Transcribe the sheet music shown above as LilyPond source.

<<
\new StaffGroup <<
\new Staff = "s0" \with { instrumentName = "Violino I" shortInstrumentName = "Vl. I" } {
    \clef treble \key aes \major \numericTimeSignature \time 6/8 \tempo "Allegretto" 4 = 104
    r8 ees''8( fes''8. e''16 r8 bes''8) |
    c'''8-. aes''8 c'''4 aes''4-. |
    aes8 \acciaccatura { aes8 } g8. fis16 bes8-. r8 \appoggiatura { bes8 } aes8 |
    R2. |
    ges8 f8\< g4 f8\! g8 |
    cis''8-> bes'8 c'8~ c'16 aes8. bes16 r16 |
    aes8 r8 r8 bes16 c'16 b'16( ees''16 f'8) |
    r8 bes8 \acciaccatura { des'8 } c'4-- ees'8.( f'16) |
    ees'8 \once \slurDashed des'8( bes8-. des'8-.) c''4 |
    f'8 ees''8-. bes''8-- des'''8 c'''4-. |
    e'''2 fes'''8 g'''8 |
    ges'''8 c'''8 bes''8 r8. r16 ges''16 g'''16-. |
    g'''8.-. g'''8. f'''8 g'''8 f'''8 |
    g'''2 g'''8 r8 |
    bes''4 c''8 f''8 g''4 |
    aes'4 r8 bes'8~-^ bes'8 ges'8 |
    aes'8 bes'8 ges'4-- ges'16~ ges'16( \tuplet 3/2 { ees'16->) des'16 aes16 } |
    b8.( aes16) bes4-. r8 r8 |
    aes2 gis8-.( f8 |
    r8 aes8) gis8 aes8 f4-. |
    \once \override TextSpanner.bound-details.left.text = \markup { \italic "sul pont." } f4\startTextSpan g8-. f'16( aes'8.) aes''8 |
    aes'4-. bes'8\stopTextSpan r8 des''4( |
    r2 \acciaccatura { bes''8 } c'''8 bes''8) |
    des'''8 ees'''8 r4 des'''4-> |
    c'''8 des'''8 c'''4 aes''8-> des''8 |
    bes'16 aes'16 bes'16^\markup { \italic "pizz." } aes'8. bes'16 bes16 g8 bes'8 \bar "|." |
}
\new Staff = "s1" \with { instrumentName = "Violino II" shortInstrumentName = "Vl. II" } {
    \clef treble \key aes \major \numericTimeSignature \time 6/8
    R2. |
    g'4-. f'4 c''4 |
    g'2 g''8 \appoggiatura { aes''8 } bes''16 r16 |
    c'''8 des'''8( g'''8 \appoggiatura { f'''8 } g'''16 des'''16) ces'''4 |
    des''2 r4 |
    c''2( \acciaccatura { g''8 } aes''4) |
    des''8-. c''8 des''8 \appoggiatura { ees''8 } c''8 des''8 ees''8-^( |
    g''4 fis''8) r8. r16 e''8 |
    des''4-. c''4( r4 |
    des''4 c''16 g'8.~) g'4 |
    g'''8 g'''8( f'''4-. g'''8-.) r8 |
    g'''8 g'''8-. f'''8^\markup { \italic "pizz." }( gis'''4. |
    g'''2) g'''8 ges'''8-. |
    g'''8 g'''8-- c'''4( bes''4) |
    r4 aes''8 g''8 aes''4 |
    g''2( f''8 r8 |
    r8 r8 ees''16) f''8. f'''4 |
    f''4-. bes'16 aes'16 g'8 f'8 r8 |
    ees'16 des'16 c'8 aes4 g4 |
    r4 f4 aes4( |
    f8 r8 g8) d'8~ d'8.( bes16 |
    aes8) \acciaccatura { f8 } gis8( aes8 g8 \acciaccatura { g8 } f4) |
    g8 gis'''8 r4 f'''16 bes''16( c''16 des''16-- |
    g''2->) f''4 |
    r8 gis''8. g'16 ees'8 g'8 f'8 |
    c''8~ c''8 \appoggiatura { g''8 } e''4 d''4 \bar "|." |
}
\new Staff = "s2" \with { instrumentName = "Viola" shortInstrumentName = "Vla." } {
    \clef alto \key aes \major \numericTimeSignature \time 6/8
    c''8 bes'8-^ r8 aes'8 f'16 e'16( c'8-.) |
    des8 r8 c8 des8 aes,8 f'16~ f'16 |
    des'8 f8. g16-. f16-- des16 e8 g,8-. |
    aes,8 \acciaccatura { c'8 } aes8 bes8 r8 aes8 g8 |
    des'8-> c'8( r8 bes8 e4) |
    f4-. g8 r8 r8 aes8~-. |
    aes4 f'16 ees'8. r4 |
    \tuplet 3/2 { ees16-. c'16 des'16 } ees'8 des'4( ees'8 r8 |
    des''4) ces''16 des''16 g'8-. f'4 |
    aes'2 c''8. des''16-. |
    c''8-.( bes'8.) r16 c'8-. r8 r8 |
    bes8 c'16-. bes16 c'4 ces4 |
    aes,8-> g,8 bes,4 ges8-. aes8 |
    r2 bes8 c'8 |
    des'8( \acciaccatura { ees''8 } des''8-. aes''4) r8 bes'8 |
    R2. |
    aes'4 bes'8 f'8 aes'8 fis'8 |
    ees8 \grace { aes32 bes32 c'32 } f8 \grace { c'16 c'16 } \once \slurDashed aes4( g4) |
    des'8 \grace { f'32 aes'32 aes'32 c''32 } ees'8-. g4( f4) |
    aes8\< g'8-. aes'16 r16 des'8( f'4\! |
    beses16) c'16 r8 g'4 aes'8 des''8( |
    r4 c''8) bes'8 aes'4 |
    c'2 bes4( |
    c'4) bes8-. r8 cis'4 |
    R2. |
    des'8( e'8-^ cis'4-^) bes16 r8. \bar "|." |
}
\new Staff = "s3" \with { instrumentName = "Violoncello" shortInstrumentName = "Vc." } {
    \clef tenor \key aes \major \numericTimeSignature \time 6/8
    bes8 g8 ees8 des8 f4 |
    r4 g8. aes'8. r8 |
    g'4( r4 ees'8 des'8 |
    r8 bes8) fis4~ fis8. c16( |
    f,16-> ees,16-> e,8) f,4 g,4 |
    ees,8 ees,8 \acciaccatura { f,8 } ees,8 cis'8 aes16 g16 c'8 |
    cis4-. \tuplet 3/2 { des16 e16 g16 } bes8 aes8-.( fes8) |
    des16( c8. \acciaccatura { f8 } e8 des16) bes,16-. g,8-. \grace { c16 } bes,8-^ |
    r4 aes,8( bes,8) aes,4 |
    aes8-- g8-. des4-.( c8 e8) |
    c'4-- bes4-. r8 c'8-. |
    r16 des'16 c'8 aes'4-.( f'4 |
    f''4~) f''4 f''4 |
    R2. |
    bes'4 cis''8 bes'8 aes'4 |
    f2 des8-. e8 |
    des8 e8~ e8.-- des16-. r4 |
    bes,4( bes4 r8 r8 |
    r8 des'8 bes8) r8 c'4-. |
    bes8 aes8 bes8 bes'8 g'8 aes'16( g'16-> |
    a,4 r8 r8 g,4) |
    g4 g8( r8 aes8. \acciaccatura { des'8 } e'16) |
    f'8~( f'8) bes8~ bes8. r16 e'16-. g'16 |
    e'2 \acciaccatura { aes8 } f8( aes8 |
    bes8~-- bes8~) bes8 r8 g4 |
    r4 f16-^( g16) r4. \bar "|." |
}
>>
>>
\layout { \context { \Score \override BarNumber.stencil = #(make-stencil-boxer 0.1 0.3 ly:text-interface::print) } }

--------

Task brief -
Pull out every line above that contains the string "major", treating case as significant.

Written response -
    \clef treble \key aes \major \numericTimeSignature \time 6/8 \tempo "Allegretto" 4 = 104
    \clef treble \key aes \major \numericTimeSignature \time 6/8
    \clef alto \key aes \major \numericTimeSignature \time 6/8
    \clef tenor \key aes \major \numericTimeSignature \time 6/8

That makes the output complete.